■ TASK ■
Set down each record below exactly as it stands. Pictures are not part of the copy.

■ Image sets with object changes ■
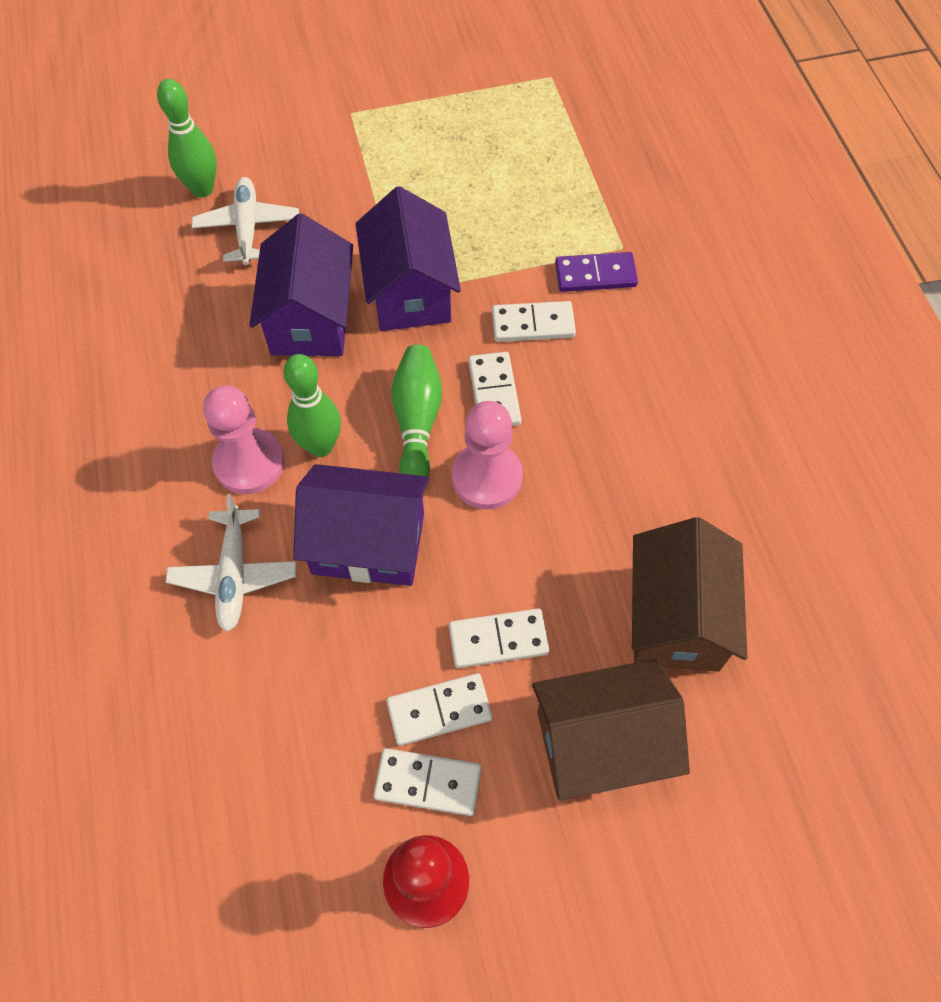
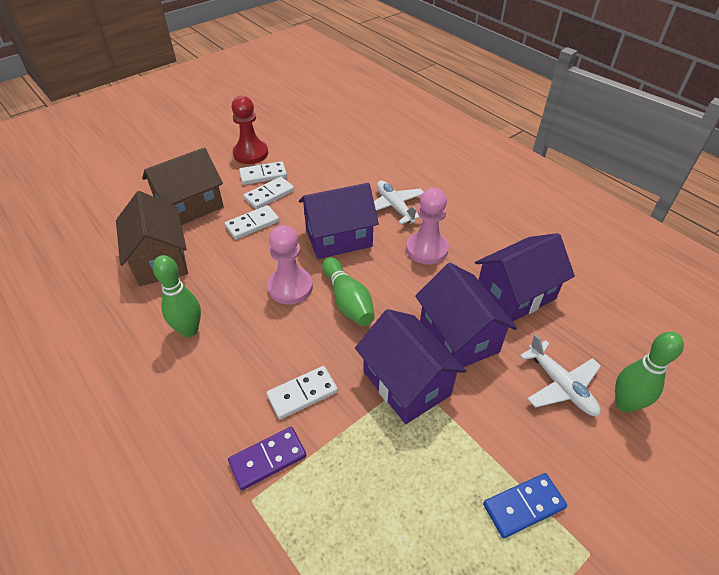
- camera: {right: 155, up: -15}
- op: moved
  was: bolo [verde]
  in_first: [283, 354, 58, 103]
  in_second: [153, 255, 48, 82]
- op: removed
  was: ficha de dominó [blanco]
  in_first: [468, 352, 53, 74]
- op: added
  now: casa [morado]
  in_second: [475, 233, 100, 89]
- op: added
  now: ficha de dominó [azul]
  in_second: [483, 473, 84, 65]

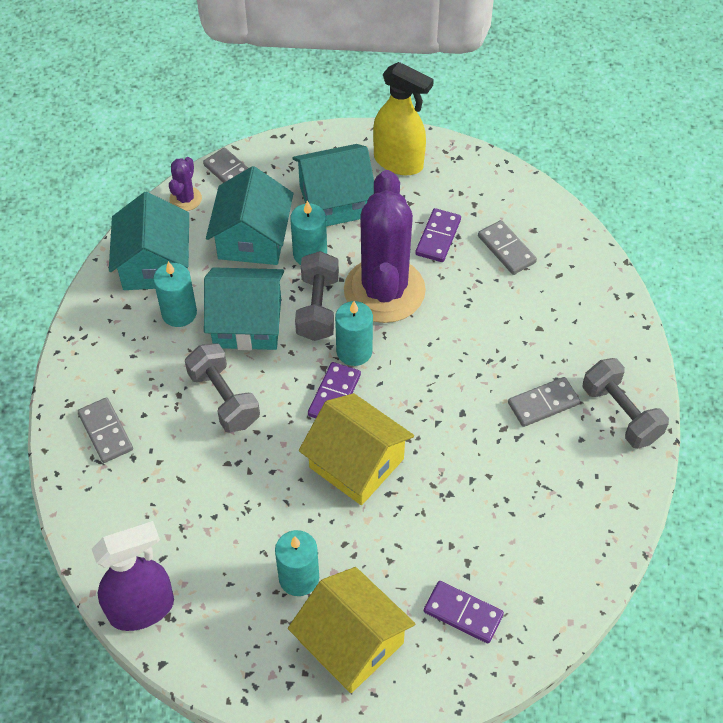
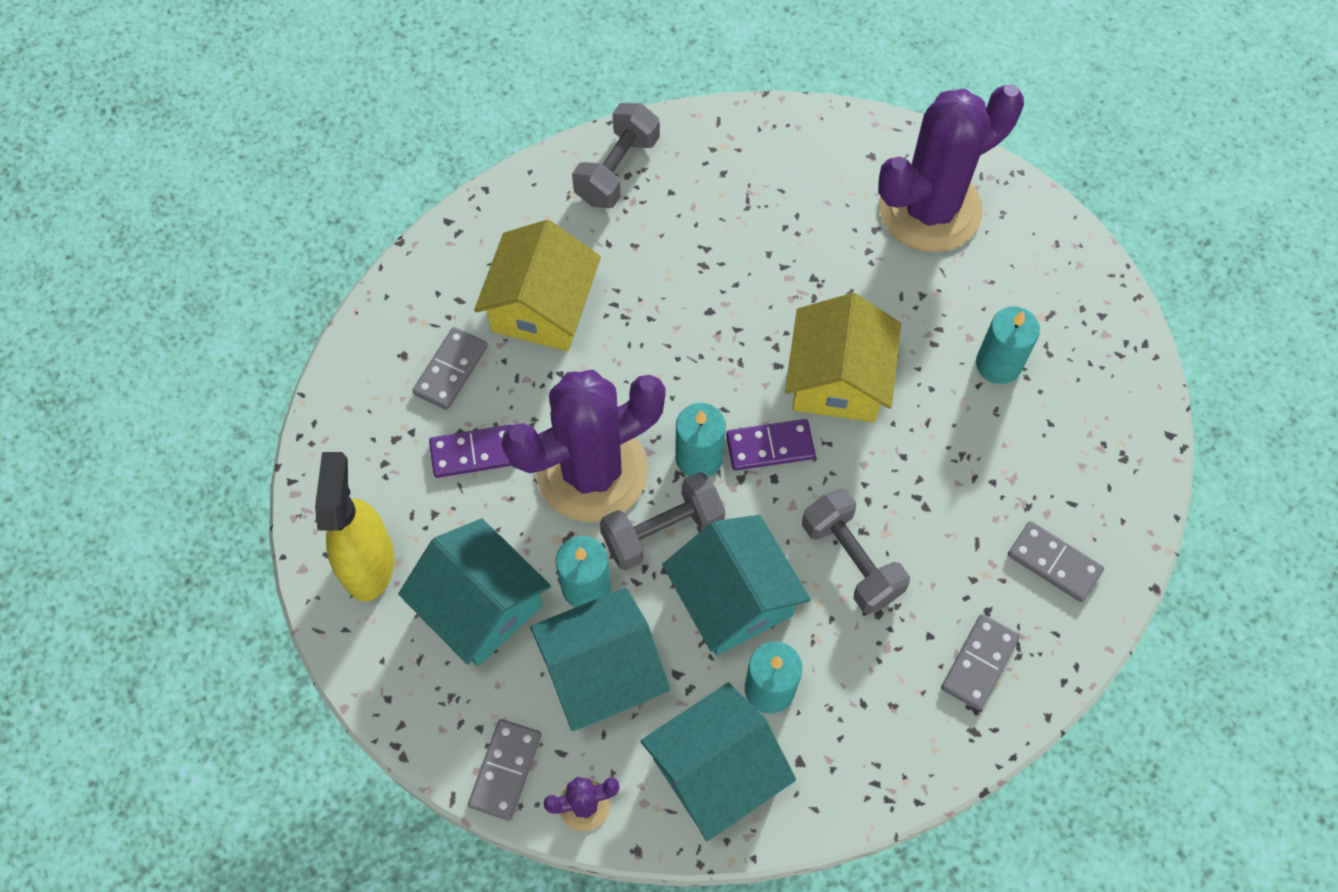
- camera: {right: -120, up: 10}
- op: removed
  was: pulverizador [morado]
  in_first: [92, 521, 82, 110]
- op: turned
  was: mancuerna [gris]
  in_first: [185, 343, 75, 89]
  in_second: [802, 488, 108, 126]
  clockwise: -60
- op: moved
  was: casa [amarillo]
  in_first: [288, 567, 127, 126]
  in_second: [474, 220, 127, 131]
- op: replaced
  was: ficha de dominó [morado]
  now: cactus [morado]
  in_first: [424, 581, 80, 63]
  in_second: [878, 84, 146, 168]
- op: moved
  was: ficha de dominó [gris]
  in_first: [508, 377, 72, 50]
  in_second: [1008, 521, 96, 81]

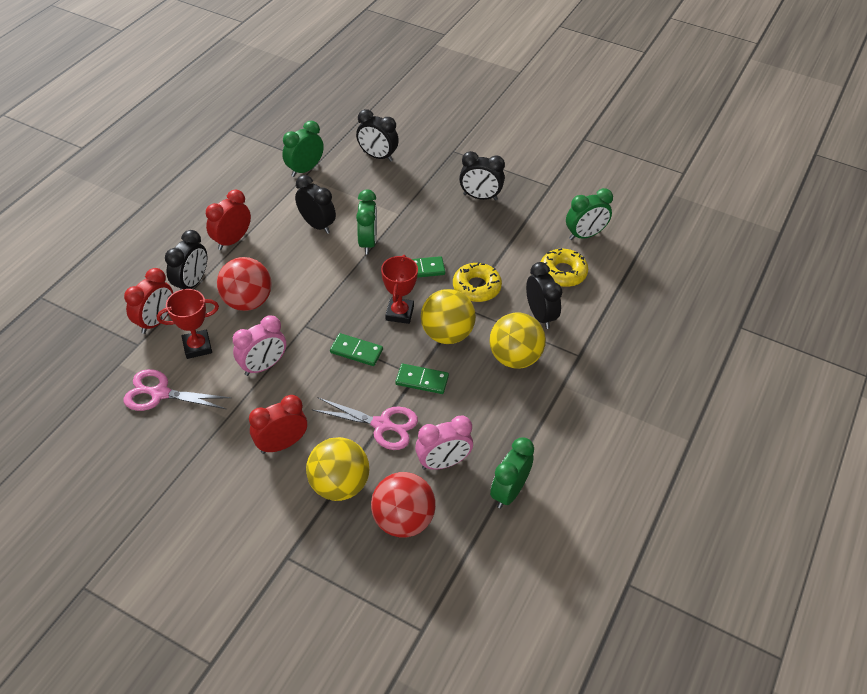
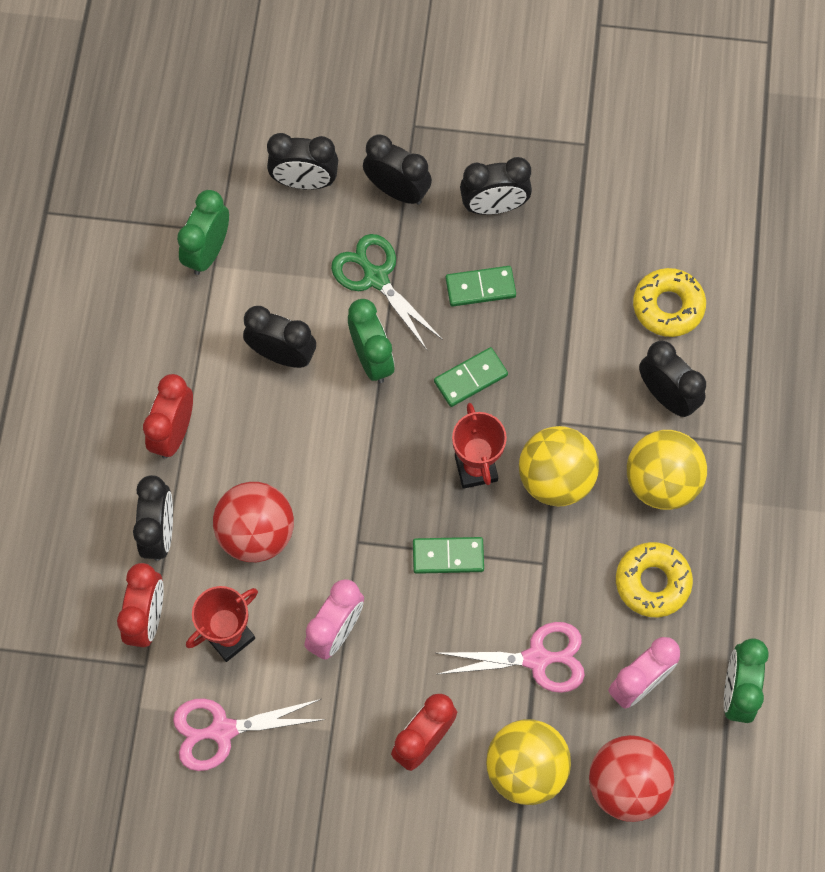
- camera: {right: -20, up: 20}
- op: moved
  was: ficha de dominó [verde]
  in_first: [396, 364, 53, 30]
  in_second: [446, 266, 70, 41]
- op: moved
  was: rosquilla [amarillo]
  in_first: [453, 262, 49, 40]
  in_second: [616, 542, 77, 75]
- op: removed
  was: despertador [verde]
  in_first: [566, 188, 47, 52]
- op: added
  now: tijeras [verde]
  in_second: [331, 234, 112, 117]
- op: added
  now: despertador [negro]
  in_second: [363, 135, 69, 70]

■ SOLUTION BELOW ■
- camera: {right: 155, up: -15}
- op: moved
  was: bolo [verde]
  in_first: [283, 354, 58, 103]
  in_second: [153, 255, 48, 82]
- op: removed
  was: ficha de dominó [blanco]
  in_first: [468, 352, 53, 74]
- op: added
  now: casa [morado]
  in_second: [475, 233, 100, 89]
- op: added
  now: ficha de dominó [azul]
  in_second: [483, 473, 84, 65]

- camera: {right: -120, up: 10}
- op: removed
  was: pulverizador [morado]
  in_first: [92, 521, 82, 110]
- op: turned
  was: mancuerna [gris]
  in_first: [185, 343, 75, 89]
  in_second: [802, 488, 108, 126]
  clockwise: -60
- op: moved
  was: casa [amarillo]
  in_first: [288, 567, 127, 126]
  in_second: [474, 220, 127, 131]
- op: replaced
  was: ficha de dominó [morado]
  now: cactus [morado]
  in_first: [424, 581, 80, 63]
  in_second: [878, 84, 146, 168]
- op: moved
  was: ficha de dominó [gris]
  in_first: [508, 377, 72, 50]
  in_second: [1008, 521, 96, 81]

- camera: {right: -20, up: 20}
- op: moved
  was: ficha de dominó [verde]
  in_first: [396, 364, 53, 30]
  in_second: [446, 266, 70, 41]
- op: moved
  was: rosquilla [amarillo]
  in_first: [453, 262, 49, 40]
  in_second: [616, 542, 77, 75]
- op: removed
  was: despertador [verde]
  in_first: [566, 188, 47, 52]
- op: added
  now: tijeras [verde]
  in_second: [331, 234, 112, 117]
- op: added
  now: despertador [negro]
  in_second: [363, 135, 69, 70]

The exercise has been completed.